TASK PROMPT: Only those lines in the data below from the line containing "blue round brick D2" through the line containing "blue brick F5:I5", both included, should be restated word for word.

DATA FOR THE TASK Start Marker

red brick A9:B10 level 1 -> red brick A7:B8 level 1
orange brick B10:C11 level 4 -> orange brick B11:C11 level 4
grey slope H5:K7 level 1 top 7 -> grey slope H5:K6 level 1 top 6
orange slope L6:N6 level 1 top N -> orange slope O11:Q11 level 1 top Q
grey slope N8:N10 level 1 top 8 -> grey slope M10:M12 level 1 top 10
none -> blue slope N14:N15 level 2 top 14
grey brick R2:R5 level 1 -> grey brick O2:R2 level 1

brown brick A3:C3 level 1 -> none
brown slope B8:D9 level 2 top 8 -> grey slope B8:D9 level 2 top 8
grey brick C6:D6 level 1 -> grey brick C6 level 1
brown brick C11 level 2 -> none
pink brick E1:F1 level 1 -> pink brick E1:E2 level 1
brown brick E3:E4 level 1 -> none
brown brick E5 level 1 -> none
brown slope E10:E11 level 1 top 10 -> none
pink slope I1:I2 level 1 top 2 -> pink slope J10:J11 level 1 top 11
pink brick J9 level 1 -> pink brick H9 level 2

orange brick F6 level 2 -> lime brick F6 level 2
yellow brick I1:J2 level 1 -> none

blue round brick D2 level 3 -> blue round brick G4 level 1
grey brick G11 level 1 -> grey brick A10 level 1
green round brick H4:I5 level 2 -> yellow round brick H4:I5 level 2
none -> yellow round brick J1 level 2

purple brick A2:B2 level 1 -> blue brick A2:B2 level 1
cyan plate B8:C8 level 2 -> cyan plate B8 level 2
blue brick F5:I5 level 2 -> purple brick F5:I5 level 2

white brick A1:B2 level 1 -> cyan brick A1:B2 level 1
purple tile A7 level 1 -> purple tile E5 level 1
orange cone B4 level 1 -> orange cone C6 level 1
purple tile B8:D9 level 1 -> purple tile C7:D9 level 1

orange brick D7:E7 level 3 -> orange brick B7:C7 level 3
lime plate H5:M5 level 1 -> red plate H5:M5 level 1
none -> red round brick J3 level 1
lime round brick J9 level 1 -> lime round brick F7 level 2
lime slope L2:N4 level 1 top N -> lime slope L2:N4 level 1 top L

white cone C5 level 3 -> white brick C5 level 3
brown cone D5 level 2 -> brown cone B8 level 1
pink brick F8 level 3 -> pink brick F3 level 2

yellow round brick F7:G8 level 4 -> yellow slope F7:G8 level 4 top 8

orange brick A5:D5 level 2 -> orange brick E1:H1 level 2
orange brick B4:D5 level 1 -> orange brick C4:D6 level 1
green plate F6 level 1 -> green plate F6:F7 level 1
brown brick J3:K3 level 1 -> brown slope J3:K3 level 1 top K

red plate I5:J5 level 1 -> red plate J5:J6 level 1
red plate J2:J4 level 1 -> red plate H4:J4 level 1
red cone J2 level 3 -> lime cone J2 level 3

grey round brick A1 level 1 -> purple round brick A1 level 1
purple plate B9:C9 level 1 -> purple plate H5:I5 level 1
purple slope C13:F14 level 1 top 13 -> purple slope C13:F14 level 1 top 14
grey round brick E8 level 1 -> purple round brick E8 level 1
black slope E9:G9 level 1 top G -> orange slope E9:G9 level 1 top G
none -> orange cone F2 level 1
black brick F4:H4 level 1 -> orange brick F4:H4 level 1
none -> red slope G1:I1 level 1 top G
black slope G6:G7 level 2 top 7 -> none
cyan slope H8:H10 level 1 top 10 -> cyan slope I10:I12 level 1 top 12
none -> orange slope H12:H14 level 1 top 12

DATA FOR THE TASK End Marker

TASK ANSWER:
blue round brick D2 level 3 -> blue round brick G4 level 1
grey brick G11 level 1 -> grey brick A10 level 1
green round brick H4:I5 level 2 -> yellow round brick H4:I5 level 2
none -> yellow round brick J1 level 2

purple brick A2:B2 level 1 -> blue brick A2:B2 level 1
cyan plate B8:C8 level 2 -> cyan plate B8 level 2
blue brick F5:I5 level 2 -> purple brick F5:I5 level 2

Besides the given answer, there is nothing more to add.